• **Task directions**
An exact restatement of the data is required, with the images omitted.

• **Information supplied**
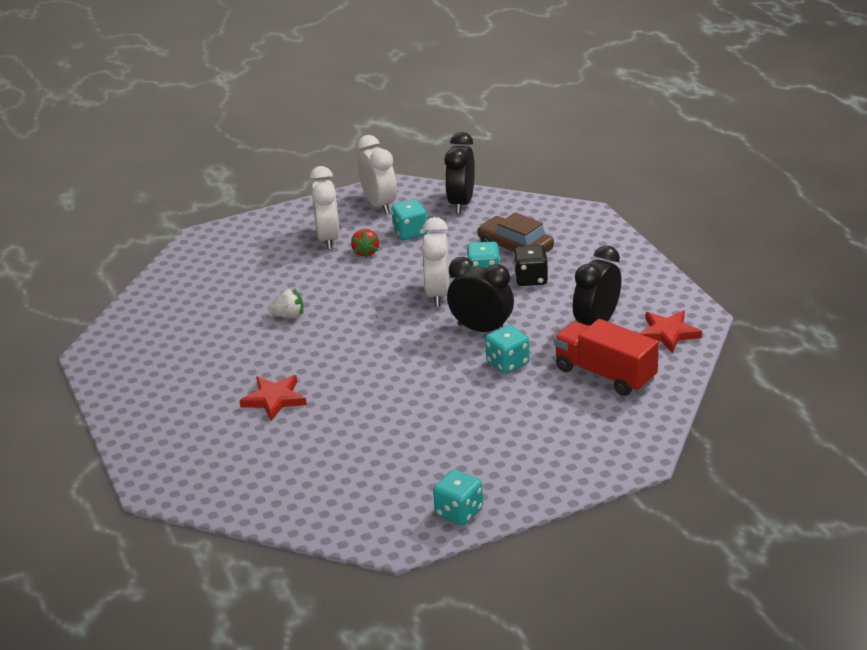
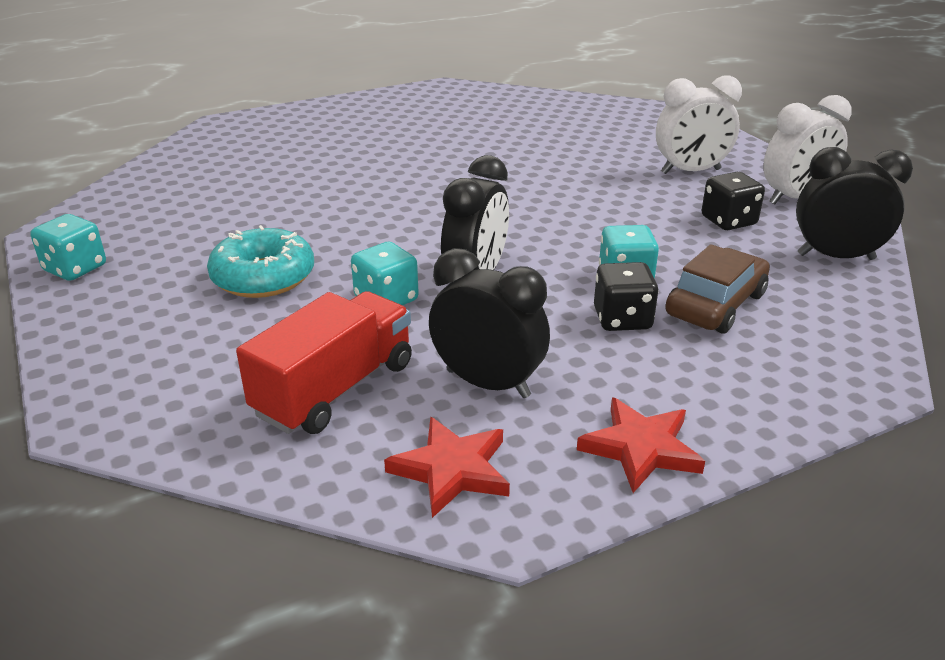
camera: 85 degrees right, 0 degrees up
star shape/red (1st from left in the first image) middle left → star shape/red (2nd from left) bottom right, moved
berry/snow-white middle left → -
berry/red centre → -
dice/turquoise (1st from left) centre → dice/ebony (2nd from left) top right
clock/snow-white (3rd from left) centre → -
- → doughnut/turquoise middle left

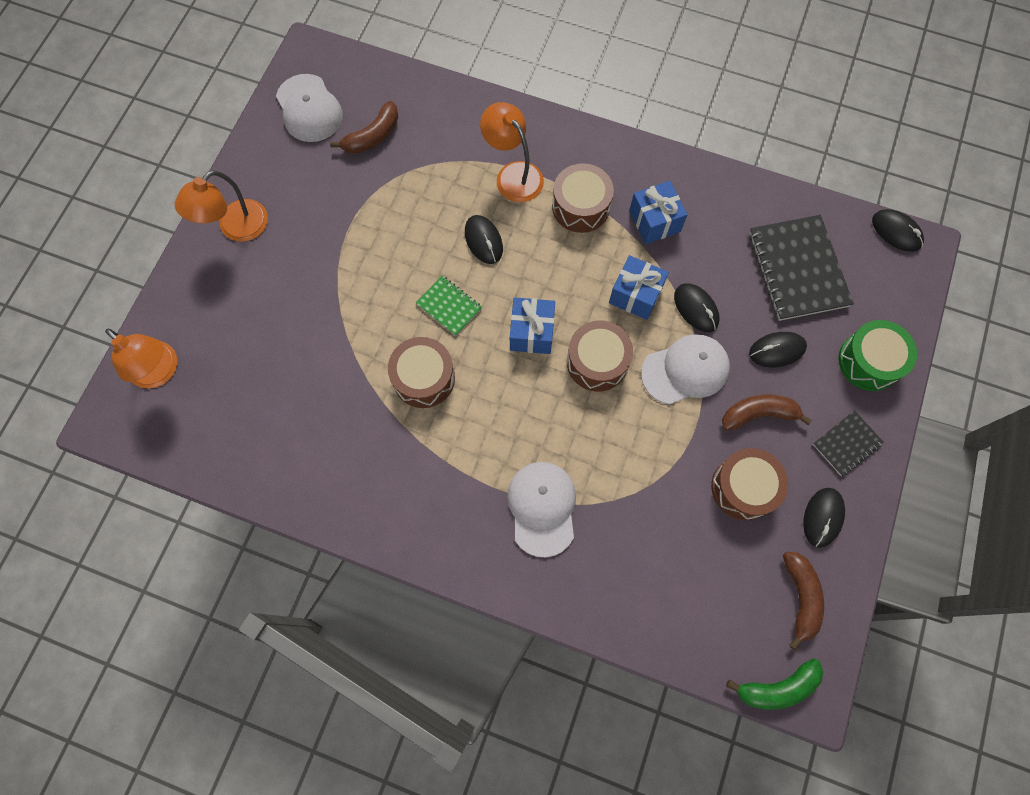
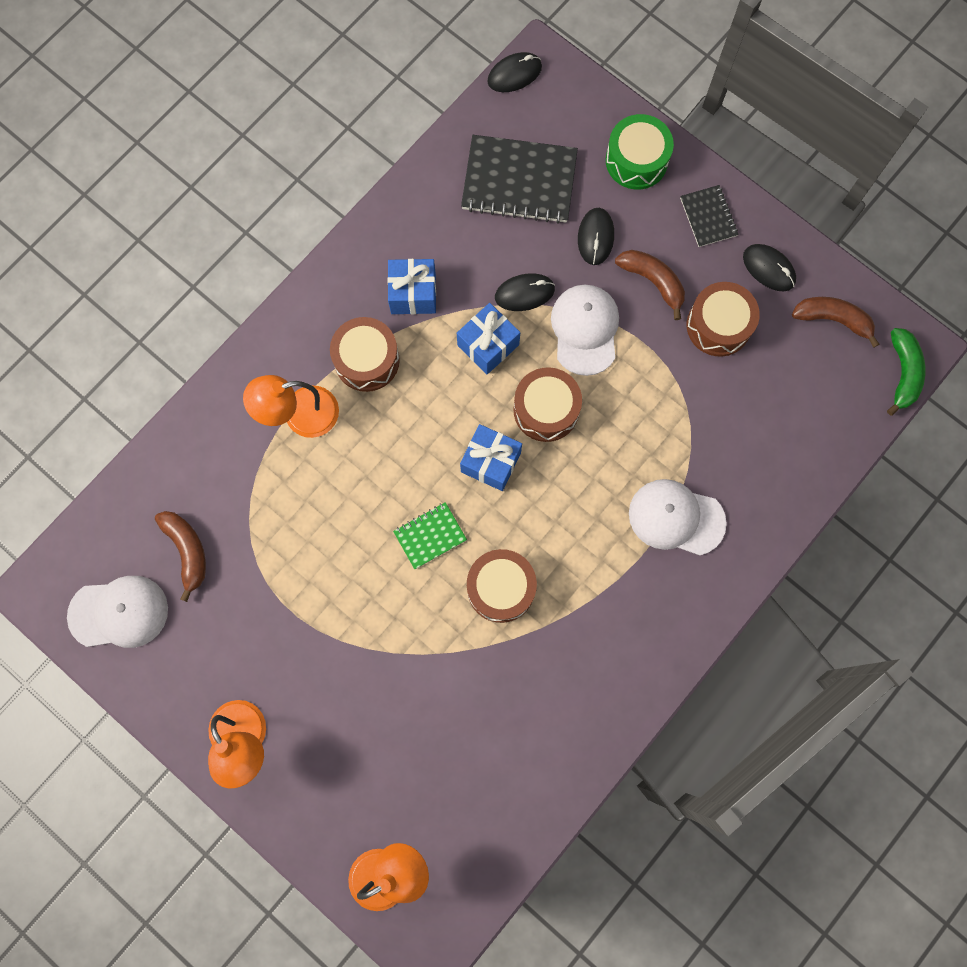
camera: 70 degrees left, 5 degrees up
mouse/ebony (1st from left) top centre → -
toy banana/dark brown (2nd from left) middle right → toy banana/dark brown (2nd from left) top right, 120 degrees clockwise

• **Task result**
camera: 85 degrees right, 0 degrees up
star shape/red (1st from left in the first image) middle left → star shape/red (2nd from left) bottom right, moved
berry/snow-white middle left → -
berry/red centre → -
dice/turquoise (1st from left) centre → dice/ebony (2nd from left) top right
clock/snow-white (3rd from left) centre → -
- → doughnut/turquoise middle left

camera: 70 degrees left, 5 degrees up
mouse/ebony (1st from left) top centre → -
toy banana/dark brown (2nd from left) middle right → toy banana/dark brown (2nd from left) top right, 120 degrees clockwise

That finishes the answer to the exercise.